[Difference listings]
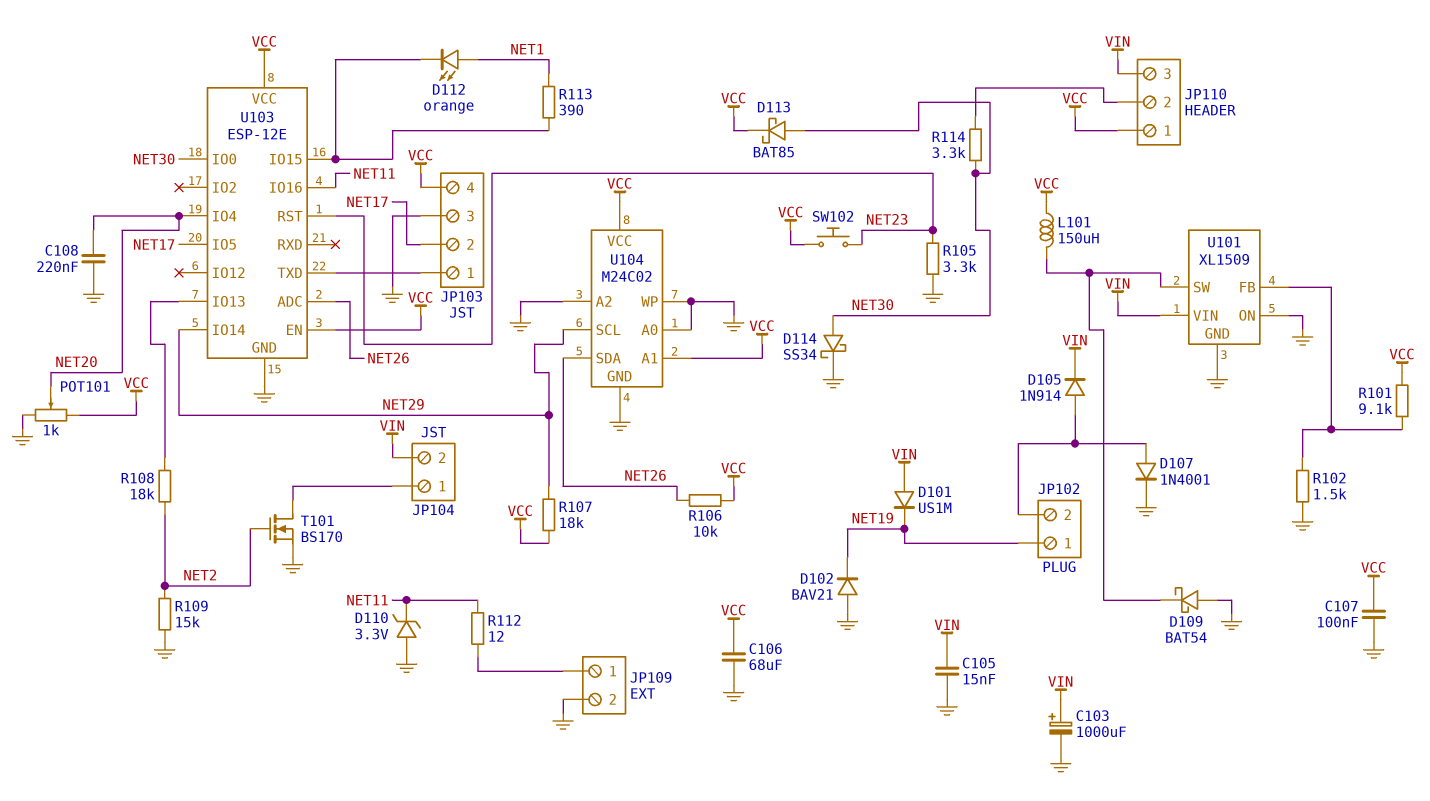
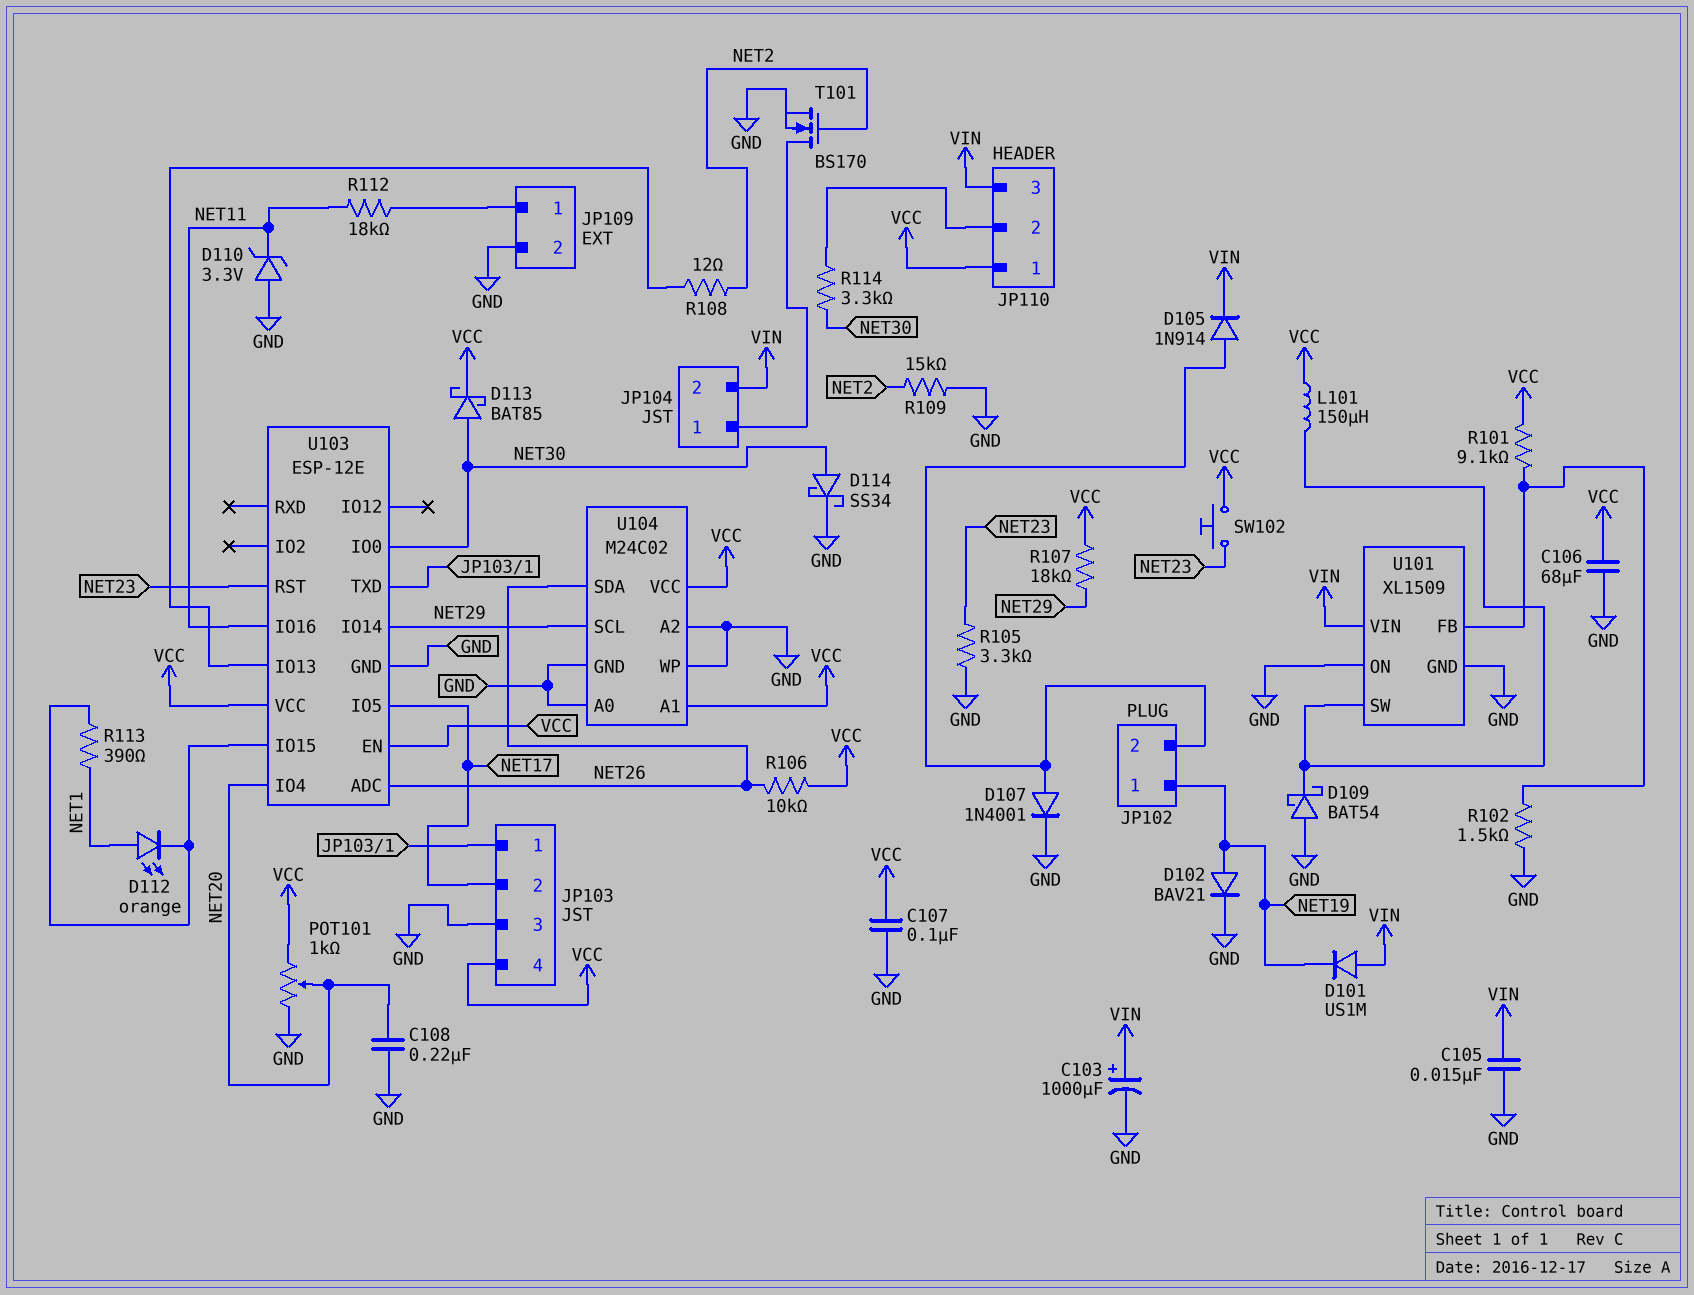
D102: diode BAV21 (A GND, K NET19) -> diode BAV21 (A NET19, K GND)
R108: 18k (NET2, U103/IO13) -> 12 (NET2, U103/IO13)
R112: 12 (JP109/1, NET11) -> 18k (JP109/1, NET11)

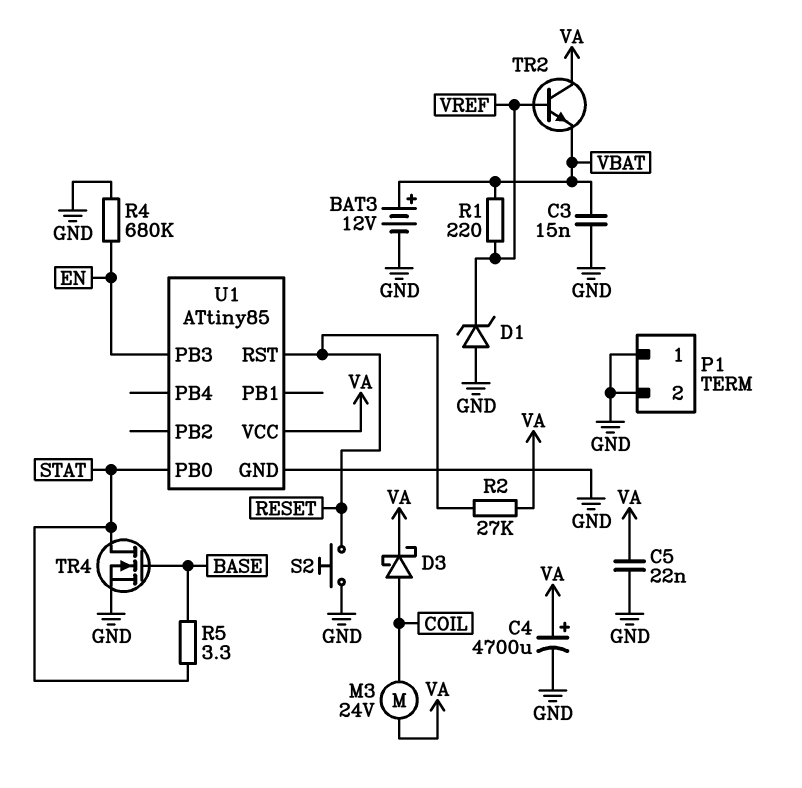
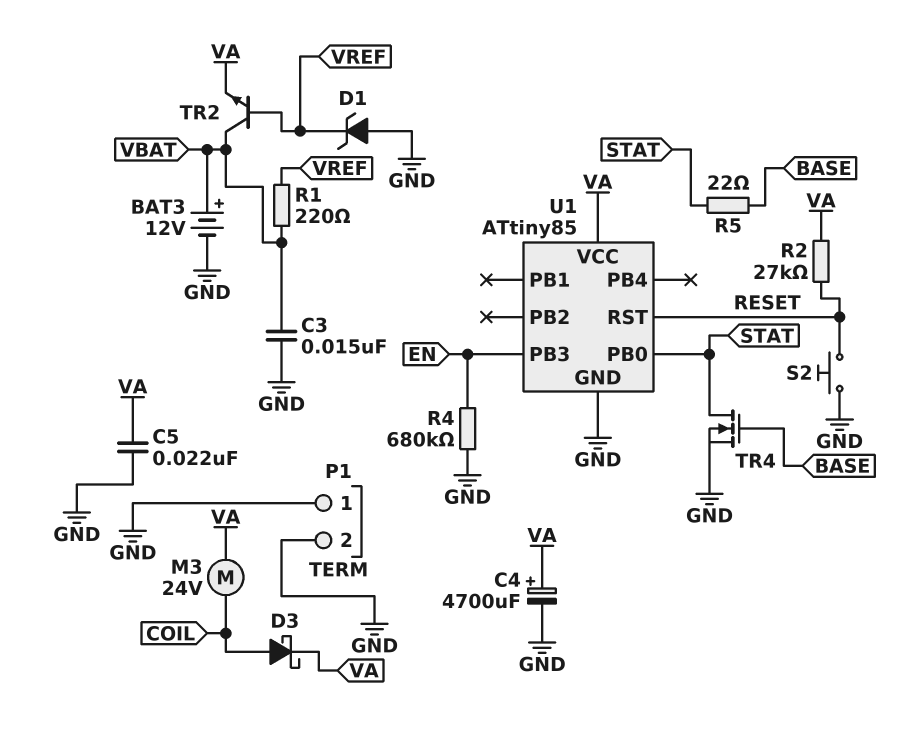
R5: 3.3 (BASE, STAT) -> 22 (BASE, STAT)
TR2: NPN (B VREF, C VA, E VBAT) -> NPN (B VREF, C VBAT, E VA)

TASK DETAILS
Output the records above exactly; leave out the pictures.

REPLY
D102: diode BAV21 (A GND, K NET19) -> diode BAV21 (A NET19, K GND)
R108: 18k (NET2, U103/IO13) -> 12 (NET2, U103/IO13)
R112: 12 (JP109/1, NET11) -> 18k (JP109/1, NET11)

R5: 3.3 (BASE, STAT) -> 22 (BASE, STAT)
TR2: NPN (B VREF, C VA, E VBAT) -> NPN (B VREF, C VBAT, E VA)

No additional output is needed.